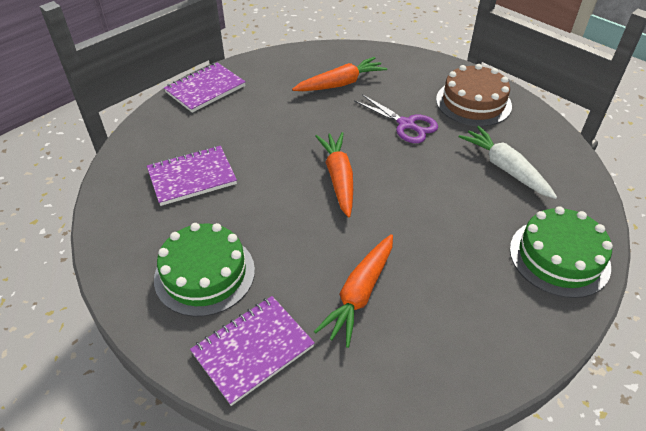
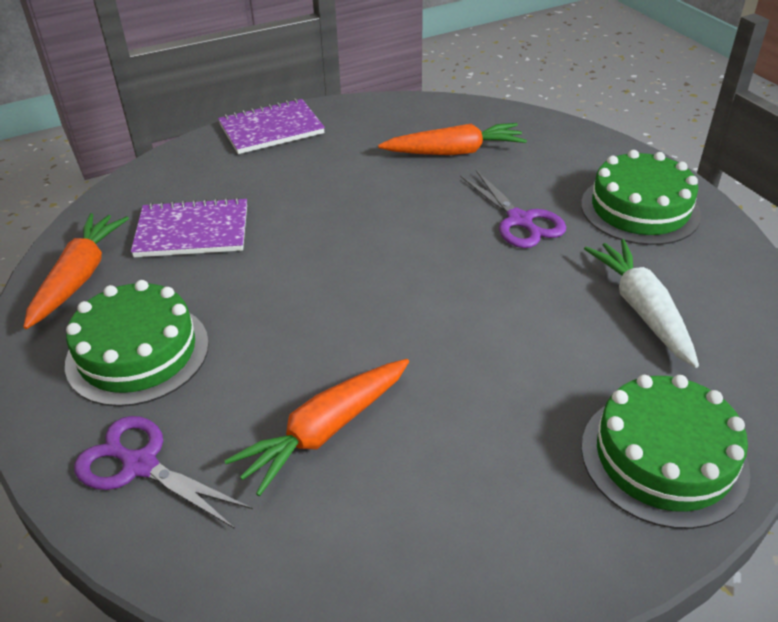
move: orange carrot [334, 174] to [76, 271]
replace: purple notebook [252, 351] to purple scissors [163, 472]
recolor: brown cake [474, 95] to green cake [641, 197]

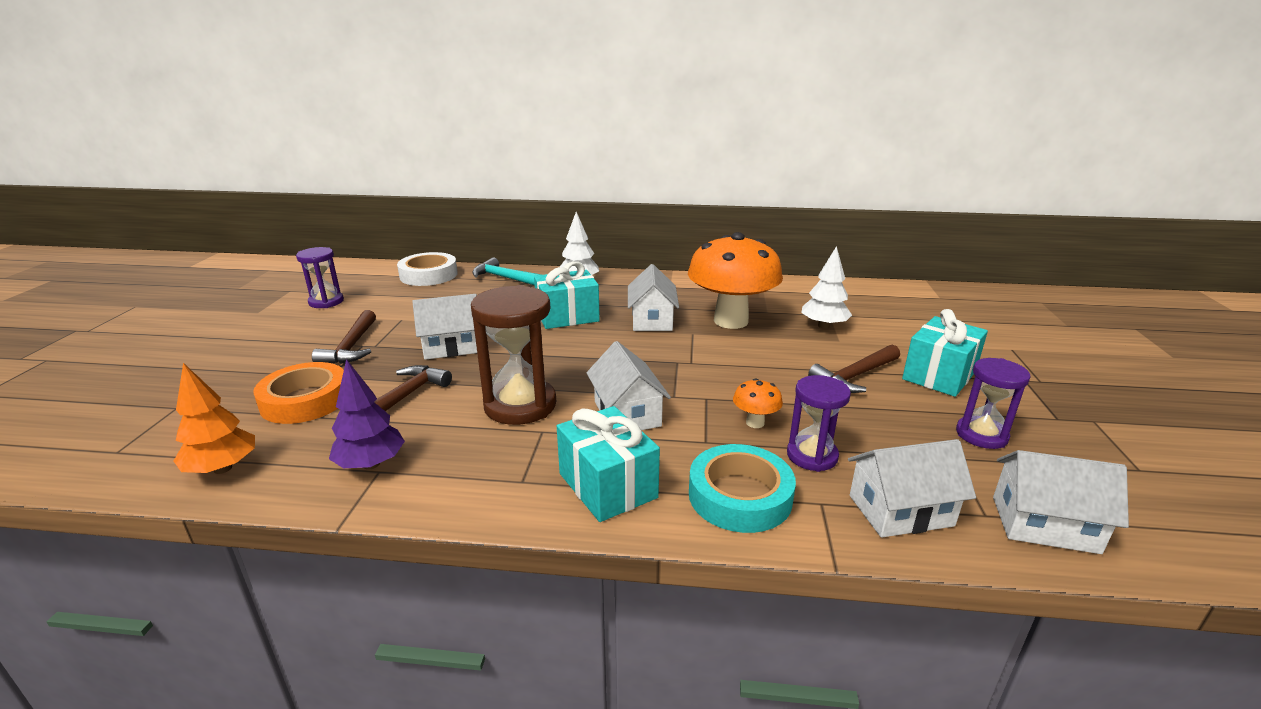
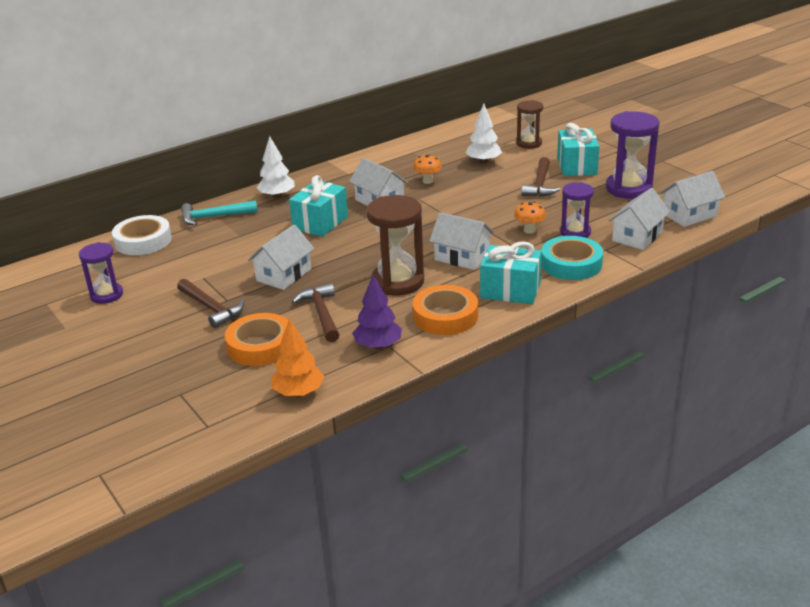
insert: orange tape [445, 310]; brown hourglass [529, 124]
resize: orange mushroom [735, 280] = [427, 169] x0.40; purple hourglass [993, 403] = [633, 155] x1.62

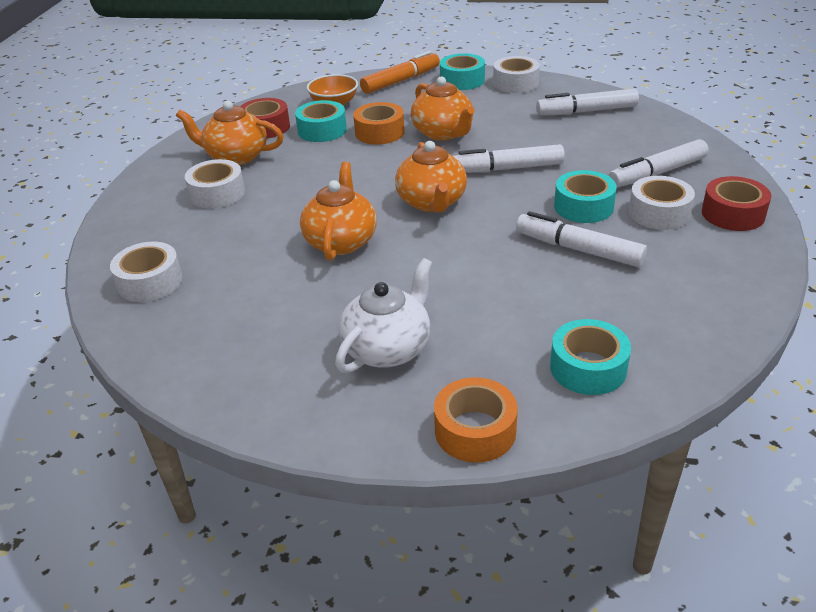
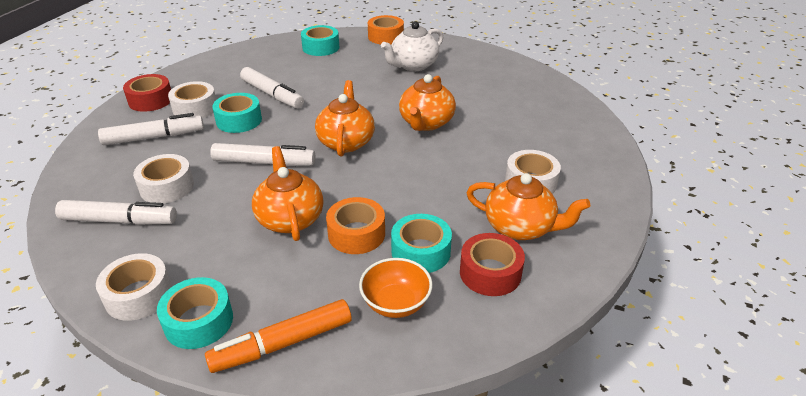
move: white tape [146, 272] to [163, 178]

__YOUR INSTRUCTIONS__
Omitting all pictures, restate word for word the lines from the one containing "replace: purple notebook" through the last line of the data.

__EXERCISE RESPONSE__
replace: purple notebook [252, 351] to purple scissors [163, 472]
recolor: brown cake [474, 95] to green cake [641, 197]

insert: orange tape [445, 310]; brown hourglass [529, 124]
resize: orange mushroom [735, 280] = [427, 169] x0.40; purple hourglass [993, 403] = [633, 155] x1.62

move: white tape [146, 272] to [163, 178]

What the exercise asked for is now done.